▶ _Task_: Would you copy all lines in the data that contain the word "clock"?

▶ _Provided material_:
◇ ◇ ◇

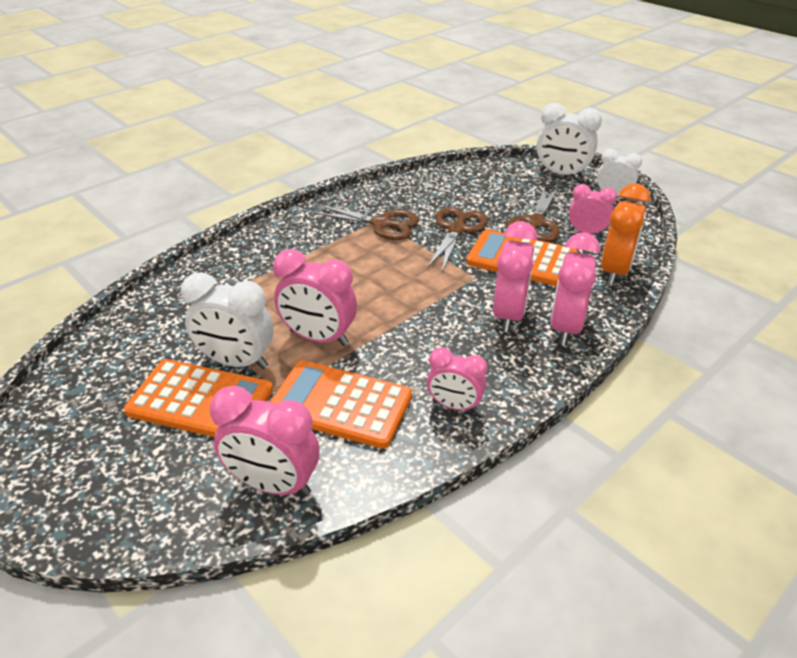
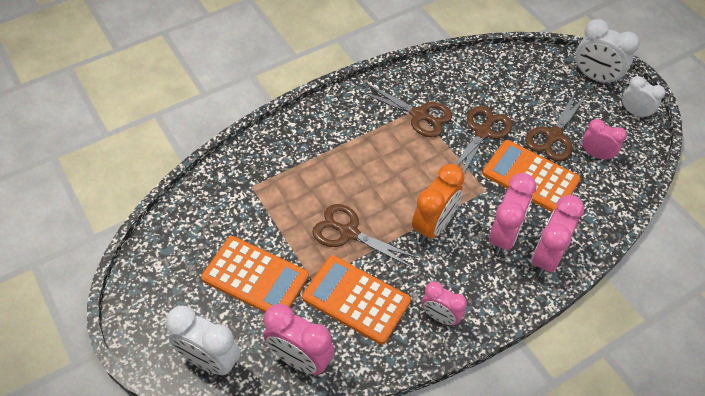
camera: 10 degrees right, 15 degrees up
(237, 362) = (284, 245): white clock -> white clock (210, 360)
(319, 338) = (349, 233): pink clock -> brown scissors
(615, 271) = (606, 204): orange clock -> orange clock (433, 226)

◇ ◇ ◇

▶ _Solution_:
(237, 362) = (284, 245): white clock -> white clock (210, 360)
(319, 338) = (349, 233): pink clock -> brown scissors
(615, 271) = (606, 204): orange clock -> orange clock (433, 226)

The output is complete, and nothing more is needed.